(Job):
Reproduce the items verbatim, everything from the line that contains "waxed [946, 126]" down to the line that contains "(928, 1488).", both included.

# Rows start

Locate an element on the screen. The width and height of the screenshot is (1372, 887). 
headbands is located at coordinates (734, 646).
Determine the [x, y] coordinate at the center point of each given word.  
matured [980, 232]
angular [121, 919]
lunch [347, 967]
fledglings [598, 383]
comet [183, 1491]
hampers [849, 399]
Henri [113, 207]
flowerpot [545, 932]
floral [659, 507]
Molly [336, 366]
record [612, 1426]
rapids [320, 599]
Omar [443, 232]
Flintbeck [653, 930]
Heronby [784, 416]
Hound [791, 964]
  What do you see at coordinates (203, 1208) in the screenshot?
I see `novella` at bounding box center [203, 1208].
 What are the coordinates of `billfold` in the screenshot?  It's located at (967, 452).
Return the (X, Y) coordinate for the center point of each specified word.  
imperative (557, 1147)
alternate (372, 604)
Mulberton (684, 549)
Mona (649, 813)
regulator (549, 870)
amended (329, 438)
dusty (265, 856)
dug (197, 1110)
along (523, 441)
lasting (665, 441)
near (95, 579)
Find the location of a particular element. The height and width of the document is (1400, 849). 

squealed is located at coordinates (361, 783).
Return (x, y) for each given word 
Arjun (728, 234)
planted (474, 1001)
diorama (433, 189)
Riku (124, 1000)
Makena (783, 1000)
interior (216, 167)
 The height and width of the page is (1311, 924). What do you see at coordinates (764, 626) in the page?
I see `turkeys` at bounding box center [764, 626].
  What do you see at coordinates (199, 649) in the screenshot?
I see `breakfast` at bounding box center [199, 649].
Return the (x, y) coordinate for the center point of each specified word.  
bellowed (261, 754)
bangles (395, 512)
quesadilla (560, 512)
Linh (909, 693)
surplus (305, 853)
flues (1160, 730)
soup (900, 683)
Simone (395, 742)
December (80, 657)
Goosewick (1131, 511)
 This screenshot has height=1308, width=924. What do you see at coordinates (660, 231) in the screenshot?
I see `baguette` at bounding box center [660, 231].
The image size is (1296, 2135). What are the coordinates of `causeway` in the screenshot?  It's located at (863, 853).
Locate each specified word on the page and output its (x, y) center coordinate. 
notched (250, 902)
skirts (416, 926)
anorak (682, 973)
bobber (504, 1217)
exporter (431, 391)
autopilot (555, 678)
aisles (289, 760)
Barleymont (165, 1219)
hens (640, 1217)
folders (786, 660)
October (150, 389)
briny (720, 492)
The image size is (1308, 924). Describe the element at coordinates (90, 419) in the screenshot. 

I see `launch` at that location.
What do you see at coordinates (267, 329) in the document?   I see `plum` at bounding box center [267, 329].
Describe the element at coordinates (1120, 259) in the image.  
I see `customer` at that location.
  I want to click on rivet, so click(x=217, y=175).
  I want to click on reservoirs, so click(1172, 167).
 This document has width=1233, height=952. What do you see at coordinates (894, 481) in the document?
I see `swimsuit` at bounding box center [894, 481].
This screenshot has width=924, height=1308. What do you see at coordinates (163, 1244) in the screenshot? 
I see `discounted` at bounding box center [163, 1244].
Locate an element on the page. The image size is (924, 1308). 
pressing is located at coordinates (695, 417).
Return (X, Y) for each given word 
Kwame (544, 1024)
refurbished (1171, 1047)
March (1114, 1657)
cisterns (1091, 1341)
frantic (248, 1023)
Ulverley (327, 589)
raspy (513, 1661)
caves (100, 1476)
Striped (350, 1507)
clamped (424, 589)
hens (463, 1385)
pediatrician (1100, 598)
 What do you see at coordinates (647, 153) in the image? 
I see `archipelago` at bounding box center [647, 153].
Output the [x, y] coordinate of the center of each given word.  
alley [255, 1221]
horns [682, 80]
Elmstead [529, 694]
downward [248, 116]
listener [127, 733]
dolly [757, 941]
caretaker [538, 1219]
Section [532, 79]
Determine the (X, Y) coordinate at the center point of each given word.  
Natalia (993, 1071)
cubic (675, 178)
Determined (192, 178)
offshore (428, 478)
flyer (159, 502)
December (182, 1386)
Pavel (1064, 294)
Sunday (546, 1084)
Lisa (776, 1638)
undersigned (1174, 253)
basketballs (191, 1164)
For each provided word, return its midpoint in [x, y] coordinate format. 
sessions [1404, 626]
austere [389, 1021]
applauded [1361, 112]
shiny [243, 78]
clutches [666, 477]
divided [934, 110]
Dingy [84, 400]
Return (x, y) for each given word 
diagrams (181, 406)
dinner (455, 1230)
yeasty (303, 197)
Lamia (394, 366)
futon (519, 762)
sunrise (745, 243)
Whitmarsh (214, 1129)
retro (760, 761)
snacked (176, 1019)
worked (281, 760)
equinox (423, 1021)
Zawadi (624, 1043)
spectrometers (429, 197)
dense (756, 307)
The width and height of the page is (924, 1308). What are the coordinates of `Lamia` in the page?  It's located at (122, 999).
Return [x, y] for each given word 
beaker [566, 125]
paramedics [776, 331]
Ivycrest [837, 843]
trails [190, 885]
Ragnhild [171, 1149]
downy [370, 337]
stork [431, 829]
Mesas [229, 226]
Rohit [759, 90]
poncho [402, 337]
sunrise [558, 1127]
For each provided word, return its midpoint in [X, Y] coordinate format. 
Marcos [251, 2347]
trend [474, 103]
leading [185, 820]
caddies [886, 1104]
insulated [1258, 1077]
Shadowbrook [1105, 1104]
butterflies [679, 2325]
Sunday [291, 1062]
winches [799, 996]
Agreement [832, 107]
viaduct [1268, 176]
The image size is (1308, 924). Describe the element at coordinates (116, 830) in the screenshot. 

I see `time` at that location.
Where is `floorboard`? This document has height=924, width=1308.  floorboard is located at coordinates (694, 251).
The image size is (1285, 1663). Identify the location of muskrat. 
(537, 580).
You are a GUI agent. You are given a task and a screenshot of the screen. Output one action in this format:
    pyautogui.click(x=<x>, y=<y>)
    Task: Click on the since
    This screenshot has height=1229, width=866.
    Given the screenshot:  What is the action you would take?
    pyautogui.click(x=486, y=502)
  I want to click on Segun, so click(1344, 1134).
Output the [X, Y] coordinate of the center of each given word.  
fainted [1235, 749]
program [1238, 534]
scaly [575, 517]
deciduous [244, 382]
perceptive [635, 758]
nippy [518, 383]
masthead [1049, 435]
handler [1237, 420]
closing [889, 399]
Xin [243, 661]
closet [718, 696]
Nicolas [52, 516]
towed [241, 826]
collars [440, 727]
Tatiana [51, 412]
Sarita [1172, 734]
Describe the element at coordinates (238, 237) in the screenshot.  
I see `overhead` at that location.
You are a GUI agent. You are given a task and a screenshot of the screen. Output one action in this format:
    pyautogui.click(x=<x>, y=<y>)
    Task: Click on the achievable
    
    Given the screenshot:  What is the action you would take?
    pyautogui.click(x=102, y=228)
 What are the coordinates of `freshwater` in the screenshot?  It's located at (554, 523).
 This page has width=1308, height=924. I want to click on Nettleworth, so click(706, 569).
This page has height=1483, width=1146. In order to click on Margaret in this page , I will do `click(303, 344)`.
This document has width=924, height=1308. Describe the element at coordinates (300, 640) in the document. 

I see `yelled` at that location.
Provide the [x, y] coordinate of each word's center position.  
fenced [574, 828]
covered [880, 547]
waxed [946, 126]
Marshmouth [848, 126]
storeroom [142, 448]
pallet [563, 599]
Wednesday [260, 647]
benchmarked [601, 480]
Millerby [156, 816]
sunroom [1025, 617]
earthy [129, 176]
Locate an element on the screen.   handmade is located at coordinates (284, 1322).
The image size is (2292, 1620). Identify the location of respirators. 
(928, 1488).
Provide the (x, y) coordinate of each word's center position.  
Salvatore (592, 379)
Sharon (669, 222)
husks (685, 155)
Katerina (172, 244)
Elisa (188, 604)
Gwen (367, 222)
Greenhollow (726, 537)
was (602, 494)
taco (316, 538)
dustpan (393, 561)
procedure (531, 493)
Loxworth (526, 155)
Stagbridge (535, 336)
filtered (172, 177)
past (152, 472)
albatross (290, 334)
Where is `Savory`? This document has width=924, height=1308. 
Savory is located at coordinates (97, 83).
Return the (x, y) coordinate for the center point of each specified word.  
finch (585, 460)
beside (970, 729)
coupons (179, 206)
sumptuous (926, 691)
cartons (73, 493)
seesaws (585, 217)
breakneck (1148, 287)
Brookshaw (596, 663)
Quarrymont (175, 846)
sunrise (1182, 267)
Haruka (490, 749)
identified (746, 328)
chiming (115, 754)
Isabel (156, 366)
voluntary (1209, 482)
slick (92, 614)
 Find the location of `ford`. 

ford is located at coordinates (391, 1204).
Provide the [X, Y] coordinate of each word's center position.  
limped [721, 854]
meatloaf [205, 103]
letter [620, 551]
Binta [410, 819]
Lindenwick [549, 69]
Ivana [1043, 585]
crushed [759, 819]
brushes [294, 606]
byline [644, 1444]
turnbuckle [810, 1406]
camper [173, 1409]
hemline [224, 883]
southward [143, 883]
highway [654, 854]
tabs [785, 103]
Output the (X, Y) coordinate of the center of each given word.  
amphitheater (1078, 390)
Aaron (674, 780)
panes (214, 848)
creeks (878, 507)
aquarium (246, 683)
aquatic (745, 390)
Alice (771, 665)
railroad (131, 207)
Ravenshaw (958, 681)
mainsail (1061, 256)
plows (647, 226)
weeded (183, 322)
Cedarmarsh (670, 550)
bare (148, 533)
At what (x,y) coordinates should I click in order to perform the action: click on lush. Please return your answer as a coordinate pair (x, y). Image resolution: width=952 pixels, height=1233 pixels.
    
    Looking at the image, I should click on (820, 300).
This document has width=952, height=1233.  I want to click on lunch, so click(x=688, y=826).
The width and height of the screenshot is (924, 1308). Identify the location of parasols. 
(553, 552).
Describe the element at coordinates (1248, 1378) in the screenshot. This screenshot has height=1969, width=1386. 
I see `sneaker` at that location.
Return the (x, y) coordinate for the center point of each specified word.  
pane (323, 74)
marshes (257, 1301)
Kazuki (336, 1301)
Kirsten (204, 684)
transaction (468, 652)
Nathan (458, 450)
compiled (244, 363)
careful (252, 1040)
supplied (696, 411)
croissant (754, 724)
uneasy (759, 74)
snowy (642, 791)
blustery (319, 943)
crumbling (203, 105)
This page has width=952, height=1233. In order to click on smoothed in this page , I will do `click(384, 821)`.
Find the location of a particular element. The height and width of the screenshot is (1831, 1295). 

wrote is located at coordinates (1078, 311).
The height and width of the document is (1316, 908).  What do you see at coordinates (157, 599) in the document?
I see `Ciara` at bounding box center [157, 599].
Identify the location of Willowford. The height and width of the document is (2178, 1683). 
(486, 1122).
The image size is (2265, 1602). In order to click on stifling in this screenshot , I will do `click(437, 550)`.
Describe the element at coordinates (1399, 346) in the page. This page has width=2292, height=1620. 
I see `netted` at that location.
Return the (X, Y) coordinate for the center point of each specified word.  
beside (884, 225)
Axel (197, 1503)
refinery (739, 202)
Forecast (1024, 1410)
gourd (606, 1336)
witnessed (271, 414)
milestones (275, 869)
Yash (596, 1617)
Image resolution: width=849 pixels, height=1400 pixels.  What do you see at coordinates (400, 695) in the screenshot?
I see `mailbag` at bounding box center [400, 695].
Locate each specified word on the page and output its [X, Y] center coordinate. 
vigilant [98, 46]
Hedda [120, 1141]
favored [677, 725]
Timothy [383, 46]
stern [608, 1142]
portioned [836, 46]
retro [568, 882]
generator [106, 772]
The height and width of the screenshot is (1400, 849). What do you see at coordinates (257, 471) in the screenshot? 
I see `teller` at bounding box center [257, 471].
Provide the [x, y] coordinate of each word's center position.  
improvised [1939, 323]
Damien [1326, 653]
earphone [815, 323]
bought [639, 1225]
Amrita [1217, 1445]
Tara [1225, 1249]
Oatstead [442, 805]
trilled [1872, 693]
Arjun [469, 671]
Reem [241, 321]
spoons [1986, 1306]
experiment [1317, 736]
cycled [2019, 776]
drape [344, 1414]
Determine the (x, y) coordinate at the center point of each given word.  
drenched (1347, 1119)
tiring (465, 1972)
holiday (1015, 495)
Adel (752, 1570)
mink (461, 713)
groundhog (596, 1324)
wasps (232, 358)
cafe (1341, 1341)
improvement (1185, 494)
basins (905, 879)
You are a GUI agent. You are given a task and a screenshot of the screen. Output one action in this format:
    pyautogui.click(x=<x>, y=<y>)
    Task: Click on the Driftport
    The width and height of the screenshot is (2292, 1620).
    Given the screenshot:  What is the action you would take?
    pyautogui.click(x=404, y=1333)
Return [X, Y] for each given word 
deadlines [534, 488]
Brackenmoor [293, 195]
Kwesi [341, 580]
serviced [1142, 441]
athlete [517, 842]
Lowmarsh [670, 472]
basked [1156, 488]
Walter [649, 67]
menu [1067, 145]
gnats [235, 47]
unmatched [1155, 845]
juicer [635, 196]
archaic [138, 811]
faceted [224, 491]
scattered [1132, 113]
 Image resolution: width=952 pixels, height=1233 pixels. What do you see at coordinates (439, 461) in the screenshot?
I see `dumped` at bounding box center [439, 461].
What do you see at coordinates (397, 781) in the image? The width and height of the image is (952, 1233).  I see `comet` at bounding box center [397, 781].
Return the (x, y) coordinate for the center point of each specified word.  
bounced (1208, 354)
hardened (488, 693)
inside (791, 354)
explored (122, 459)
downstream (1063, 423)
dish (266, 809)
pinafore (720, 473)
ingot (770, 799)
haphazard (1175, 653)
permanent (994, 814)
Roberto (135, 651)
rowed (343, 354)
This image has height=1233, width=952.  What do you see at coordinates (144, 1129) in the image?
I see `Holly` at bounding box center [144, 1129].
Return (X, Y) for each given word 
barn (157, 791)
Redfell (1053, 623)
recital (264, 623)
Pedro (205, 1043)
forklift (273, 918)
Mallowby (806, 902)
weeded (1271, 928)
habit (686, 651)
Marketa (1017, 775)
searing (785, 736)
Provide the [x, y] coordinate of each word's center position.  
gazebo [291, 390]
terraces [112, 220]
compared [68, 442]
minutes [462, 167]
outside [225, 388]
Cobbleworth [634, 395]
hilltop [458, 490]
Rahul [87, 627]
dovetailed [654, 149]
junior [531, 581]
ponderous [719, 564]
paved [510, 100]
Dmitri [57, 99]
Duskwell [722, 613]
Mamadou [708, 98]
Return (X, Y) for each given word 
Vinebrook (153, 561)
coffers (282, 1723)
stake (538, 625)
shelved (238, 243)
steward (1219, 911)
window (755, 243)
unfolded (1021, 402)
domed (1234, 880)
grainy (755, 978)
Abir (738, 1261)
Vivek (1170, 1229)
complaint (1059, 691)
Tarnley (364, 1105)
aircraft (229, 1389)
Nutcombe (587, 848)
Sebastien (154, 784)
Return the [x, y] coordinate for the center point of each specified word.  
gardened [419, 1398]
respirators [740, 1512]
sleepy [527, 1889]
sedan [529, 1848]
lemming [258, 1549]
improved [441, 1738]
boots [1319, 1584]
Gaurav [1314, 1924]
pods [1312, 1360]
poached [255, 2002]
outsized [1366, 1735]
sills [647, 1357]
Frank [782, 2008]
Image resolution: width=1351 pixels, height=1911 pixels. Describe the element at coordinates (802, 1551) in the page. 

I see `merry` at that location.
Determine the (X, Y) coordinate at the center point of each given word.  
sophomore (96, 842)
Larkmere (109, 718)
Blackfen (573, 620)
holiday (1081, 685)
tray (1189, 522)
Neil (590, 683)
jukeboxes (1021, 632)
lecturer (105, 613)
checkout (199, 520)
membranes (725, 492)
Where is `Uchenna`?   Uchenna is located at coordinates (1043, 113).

# Rows end

(Full solution):
waxed [946, 126]
Marshmouth [848, 126]
storeroom [142, 448]
pallet [563, 599]
Wednesday [260, 647]
benchmarked [601, 480]
Millerby [156, 816]
sunroom [1025, 617]
earthy [129, 176]
Locate an element on the screen.   handmade is located at coordinates (284, 1322).
The image size is (2292, 1620). Identify the location of respirators. 
(928, 1488).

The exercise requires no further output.